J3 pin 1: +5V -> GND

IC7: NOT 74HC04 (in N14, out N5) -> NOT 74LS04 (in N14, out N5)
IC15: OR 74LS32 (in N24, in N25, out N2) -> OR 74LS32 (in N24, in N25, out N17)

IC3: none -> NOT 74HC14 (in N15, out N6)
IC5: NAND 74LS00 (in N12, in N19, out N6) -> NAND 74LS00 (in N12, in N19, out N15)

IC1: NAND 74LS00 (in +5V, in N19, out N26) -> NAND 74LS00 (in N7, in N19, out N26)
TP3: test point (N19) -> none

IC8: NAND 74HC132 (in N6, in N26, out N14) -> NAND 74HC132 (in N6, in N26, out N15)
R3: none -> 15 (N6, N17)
┄┄┄┄┄┄┄┄┄┄┄┄┄┄┄┄┄┄┄┄
ASSIGNED TASK
Start at the line containing "TP3: test point (N19) -> none" and print each line exactly until the listing ends, keeping the final line too.

THE COMPLETED TASK
TP3: test point (N19) -> none

IC8: NAND 74HC132 (in N6, in N26, out N14) -> NAND 74HC132 (in N6, in N26, out N15)
R3: none -> 15 (N6, N17)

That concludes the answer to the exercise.